● What you are asked to do: Copy the lines of all the entries below, swapping "semicircle" for "half-circle" everywhere and keeping everything else the same. Omit the pictures from your answer.

[Data items]
######

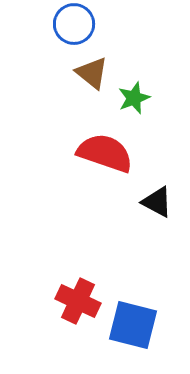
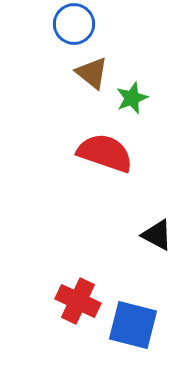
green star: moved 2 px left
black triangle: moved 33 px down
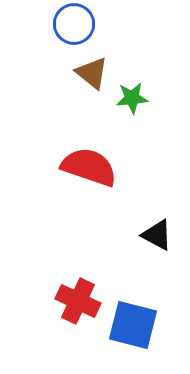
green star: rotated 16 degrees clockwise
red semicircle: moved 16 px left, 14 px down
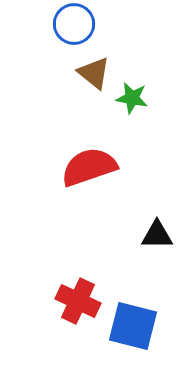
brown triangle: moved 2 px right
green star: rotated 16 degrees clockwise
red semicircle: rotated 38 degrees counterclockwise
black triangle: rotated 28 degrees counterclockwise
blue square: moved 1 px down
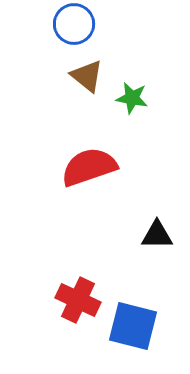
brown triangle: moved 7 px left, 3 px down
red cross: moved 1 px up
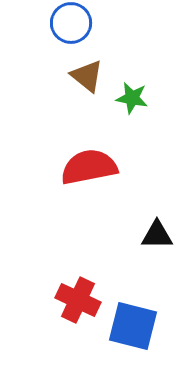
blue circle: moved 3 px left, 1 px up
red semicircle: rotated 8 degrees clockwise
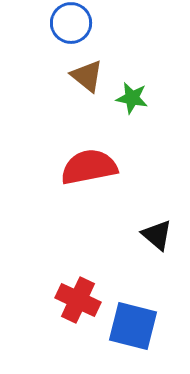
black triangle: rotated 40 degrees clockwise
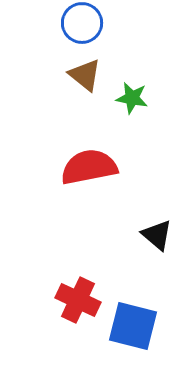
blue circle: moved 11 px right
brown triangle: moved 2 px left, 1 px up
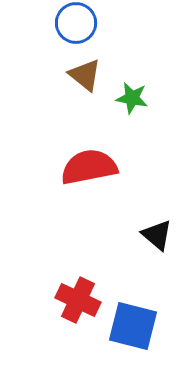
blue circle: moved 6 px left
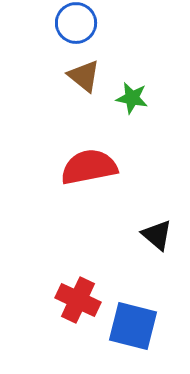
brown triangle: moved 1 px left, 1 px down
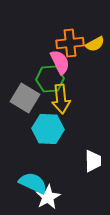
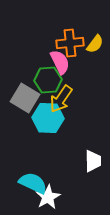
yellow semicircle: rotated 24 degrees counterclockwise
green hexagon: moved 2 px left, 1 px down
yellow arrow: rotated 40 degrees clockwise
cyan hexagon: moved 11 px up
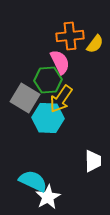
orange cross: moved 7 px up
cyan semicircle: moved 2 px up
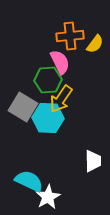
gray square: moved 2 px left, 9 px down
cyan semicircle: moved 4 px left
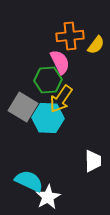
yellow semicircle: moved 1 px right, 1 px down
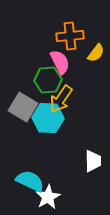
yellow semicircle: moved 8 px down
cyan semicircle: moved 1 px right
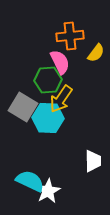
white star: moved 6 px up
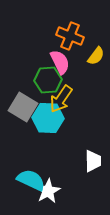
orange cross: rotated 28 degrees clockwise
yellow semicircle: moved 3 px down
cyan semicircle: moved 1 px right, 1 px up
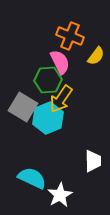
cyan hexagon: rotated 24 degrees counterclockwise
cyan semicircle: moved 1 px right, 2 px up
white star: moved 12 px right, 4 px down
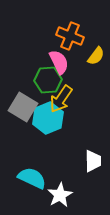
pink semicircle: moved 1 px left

######

● Answer below:
green star: moved 2 px left
black triangle: moved 33 px down
green star: rotated 16 degrees clockwise
red half-circle: moved 16 px left, 14 px down
brown triangle: moved 2 px right
green star: rotated 16 degrees clockwise
red half-circle: rotated 38 degrees counterclockwise
black triangle: rotated 28 degrees counterclockwise
blue square: moved 1 px down
brown triangle: moved 7 px left, 3 px down
red cross: moved 1 px up
blue circle: moved 3 px left, 1 px up
red half-circle: rotated 8 degrees clockwise
black triangle: rotated 40 degrees clockwise
blue circle: moved 11 px right
brown triangle: moved 2 px left, 1 px up
blue circle: moved 6 px left
brown triangle: moved 1 px left, 1 px down
yellow half-circle: rotated 24 degrees counterclockwise
green hexagon: moved 2 px left, 1 px down
yellow arrow: rotated 40 degrees clockwise
cyan hexagon: moved 11 px up
orange cross: moved 7 px up
cyan half-circle: moved 2 px up
gray square: moved 2 px left, 9 px down
cyan half-circle: moved 4 px left
yellow half-circle: moved 1 px right, 1 px down
yellow half-circle: moved 8 px down
cyan half-circle: moved 1 px right
white star: moved 6 px up
orange cross: rotated 28 degrees clockwise
yellow half-circle: moved 3 px down
cyan half-circle: moved 1 px right, 1 px up
cyan hexagon: rotated 24 degrees counterclockwise
cyan half-circle: moved 1 px right, 2 px up
white star: moved 12 px right, 4 px down
pink half-circle: moved 1 px left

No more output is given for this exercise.